**TASK BRIEF:** Below are the entries. Transcribe exactly the lines from the one with "pos1: [205, 264]" through the one with "before: aqua_doughnut", ends included, and leave out all others.

**Spatial object tracking data:**
>>

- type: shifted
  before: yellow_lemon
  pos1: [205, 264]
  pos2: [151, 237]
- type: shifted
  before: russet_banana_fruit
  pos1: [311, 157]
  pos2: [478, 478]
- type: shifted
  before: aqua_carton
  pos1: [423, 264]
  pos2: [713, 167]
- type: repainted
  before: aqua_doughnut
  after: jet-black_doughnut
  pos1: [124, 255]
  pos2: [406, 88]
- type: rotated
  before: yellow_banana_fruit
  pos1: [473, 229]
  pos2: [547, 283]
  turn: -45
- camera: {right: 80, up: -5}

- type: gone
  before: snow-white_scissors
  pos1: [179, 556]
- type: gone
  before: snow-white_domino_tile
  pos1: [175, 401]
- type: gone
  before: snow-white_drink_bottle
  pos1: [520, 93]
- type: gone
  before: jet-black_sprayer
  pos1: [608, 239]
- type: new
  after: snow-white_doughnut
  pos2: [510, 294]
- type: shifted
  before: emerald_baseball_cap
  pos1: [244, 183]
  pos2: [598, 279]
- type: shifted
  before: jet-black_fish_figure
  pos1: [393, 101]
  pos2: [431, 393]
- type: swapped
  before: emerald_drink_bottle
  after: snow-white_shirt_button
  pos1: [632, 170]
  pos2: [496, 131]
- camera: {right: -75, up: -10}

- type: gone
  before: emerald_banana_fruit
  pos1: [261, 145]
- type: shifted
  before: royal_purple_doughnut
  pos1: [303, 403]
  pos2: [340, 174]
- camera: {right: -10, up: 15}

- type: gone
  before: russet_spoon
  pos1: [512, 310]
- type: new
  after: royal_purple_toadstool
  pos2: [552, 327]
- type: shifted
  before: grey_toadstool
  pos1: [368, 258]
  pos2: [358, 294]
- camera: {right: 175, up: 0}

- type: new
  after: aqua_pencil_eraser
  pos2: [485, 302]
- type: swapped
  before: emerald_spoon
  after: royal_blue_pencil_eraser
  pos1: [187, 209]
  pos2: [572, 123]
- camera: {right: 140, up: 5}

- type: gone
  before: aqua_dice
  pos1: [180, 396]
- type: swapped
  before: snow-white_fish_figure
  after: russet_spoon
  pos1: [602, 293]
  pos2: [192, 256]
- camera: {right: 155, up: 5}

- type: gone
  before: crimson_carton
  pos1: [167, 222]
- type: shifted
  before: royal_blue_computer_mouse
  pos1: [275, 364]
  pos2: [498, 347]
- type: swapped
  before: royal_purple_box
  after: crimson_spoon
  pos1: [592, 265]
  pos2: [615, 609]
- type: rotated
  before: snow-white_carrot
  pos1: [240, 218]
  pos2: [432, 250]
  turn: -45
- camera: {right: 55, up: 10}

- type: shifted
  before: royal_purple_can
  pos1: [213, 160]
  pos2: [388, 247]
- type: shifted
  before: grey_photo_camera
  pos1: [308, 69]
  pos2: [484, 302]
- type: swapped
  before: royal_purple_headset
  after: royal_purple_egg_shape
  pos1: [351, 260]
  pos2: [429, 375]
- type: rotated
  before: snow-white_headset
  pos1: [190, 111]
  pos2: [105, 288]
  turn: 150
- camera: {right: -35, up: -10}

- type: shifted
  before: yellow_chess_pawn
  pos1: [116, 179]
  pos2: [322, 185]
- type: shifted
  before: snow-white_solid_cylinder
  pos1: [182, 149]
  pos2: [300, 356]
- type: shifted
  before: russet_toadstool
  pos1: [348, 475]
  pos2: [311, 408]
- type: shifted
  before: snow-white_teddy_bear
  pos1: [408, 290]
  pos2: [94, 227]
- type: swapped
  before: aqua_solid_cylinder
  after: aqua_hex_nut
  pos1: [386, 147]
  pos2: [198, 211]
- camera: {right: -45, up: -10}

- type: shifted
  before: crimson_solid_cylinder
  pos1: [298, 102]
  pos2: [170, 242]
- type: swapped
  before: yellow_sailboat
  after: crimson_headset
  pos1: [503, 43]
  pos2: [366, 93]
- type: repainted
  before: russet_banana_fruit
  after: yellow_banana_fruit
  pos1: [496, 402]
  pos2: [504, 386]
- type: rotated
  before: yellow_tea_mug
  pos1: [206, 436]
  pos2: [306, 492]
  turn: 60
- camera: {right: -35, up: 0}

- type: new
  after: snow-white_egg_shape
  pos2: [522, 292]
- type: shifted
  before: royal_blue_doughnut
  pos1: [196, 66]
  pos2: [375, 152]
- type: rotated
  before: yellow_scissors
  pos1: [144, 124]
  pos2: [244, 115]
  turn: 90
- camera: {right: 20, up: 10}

<<

**TASK RESPONSE:**
  pos1: [205, 264]
  pos2: [151, 237]
- type: shifted
  before: russet_banana_fruit
  pos1: [311, 157]
  pos2: [478, 478]
- type: shifted
  before: aqua_carton
  pos1: [423, 264]
  pos2: [713, 167]
- type: repainted
  before: aqua_doughnut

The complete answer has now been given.